Goal -> Pull out every line below that contains the word "coordinate".

::::

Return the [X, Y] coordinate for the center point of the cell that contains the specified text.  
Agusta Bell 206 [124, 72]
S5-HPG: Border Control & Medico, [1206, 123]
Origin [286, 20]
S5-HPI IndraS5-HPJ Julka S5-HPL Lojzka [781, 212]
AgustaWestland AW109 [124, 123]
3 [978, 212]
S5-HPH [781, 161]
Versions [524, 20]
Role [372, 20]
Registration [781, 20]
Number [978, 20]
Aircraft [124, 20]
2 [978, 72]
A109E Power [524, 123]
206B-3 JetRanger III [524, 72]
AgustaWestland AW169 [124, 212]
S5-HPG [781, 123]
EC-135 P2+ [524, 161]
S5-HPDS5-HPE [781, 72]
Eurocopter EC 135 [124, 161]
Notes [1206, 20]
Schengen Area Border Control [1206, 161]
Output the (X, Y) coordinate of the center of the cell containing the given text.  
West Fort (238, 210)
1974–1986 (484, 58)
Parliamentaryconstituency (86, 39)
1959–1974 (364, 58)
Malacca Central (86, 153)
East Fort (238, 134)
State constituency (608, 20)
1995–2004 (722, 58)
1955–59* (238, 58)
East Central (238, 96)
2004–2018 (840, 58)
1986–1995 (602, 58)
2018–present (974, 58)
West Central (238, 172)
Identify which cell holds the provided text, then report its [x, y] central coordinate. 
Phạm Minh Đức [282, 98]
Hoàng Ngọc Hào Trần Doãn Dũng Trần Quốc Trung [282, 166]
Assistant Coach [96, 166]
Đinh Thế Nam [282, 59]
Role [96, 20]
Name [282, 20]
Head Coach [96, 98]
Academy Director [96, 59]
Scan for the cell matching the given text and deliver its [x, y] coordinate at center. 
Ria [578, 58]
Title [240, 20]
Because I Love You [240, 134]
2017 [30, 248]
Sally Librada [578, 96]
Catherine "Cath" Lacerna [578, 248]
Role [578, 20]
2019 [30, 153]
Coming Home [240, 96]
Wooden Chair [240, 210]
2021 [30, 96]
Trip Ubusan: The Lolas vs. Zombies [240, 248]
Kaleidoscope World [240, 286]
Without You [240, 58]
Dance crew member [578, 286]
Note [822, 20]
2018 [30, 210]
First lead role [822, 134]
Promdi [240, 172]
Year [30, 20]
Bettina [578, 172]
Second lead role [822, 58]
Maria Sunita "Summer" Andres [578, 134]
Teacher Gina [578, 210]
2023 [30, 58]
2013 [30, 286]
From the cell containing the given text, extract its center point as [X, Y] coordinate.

::::

Task solution ->
Return the [X, Y] coordinate for the center point of the cell that contains the specified text.  
Output the (X, Y) coordinate of the center of the cell containing the given text.  
Identify which cell holds the provided text, then report its [x, y] central coordinate. 
Scan for the cell matching the given text and deliver its [x, y] coordinate at center. 
From the cell containing the given text, extract its center point as [X, Y] coordinate.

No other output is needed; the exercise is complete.